Work order
Note each line of the listing that contains the string "pink", and copy it.

Data supplied
_ _ _ _
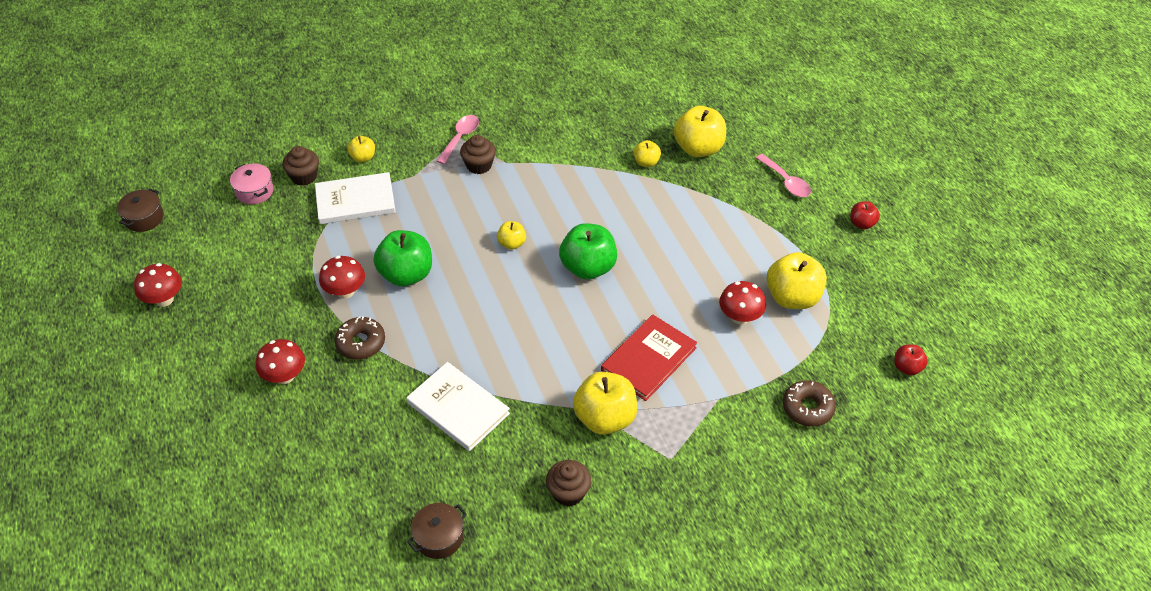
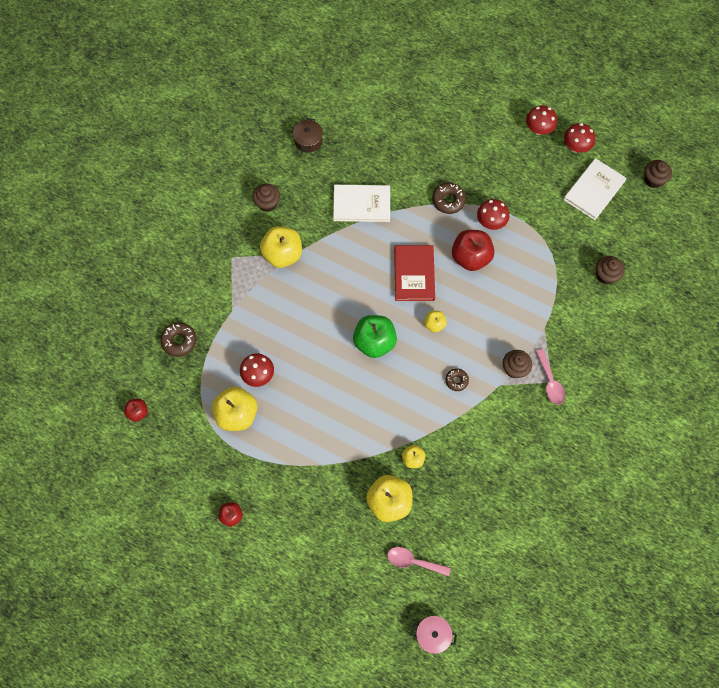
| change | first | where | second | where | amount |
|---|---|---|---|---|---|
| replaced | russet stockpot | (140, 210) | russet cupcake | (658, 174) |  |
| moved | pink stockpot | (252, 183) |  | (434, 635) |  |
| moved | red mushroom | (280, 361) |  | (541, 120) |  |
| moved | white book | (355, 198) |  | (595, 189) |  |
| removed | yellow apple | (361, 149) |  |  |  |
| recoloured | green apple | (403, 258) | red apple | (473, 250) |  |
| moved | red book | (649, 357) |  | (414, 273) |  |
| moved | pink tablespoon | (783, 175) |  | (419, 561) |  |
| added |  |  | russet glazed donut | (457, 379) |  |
_ _ _ _
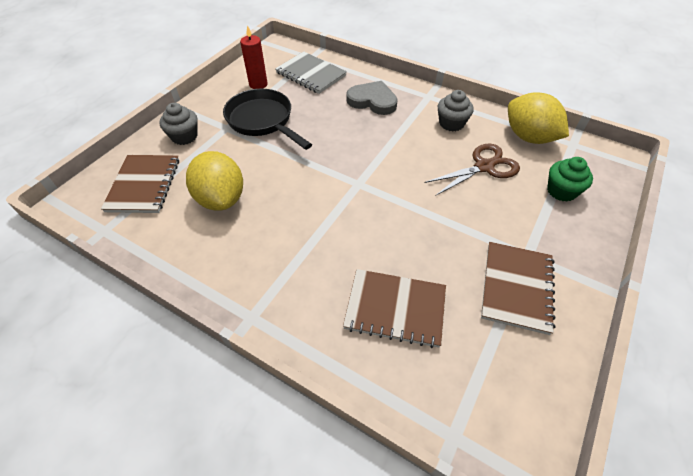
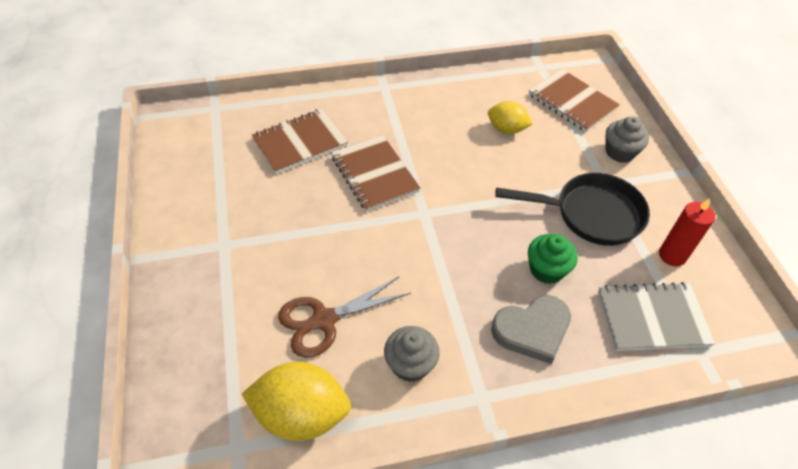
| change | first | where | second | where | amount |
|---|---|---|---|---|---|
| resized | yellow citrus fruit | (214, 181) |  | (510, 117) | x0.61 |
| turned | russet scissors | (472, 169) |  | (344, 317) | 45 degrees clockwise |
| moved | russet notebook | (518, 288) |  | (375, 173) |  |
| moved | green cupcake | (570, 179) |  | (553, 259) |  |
_ _ _ _
Result below
| moved | pink stockpot | (252, 183) |  | (434, 635) |  |
| moved | pink tablespoon | (783, 175) |  | (419, 561) |  |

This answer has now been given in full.